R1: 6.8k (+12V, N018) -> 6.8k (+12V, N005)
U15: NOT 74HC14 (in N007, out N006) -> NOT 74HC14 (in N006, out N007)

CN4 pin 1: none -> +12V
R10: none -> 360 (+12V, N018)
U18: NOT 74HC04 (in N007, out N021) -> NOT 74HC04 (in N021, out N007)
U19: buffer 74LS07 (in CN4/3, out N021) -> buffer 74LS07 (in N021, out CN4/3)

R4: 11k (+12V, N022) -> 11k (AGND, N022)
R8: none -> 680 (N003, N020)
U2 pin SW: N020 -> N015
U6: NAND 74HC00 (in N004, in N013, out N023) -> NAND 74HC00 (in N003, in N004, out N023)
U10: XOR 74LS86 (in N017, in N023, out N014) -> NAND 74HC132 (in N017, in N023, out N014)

.....

Please repeat each line above exactly.

— Exercise output —
R1: 6.8k (+12V, N018) -> 6.8k (+12V, N005)
U15: NOT 74HC14 (in N007, out N006) -> NOT 74HC14 (in N006, out N007)

CN4 pin 1: none -> +12V
R10: none -> 360 (+12V, N018)
U18: NOT 74HC04 (in N007, out N021) -> NOT 74HC04 (in N021, out N007)
U19: buffer 74LS07 (in CN4/3, out N021) -> buffer 74LS07 (in N021, out CN4/3)

R4: 11k (+12V, N022) -> 11k (AGND, N022)
R8: none -> 680 (N003, N020)
U2 pin SW: N020 -> N015
U6: NAND 74HC00 (in N004, in N013, out N023) -> NAND 74HC00 (in N003, in N004, out N023)
U10: XOR 74LS86 (in N017, in N023, out N014) -> NAND 74HC132 (in N017, in N023, out N014)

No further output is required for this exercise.